_Work item_:
Pick out each line of the records in which the word "none" appears.

_Input records_:
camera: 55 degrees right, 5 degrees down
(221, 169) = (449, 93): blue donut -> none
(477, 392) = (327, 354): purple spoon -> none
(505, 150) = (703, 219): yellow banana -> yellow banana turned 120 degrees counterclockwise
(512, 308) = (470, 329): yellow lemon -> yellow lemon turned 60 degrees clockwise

_Answer to this task_:
(221, 169) = (449, 93): blue donut -> none
(477, 392) = (327, 354): purple spoon -> none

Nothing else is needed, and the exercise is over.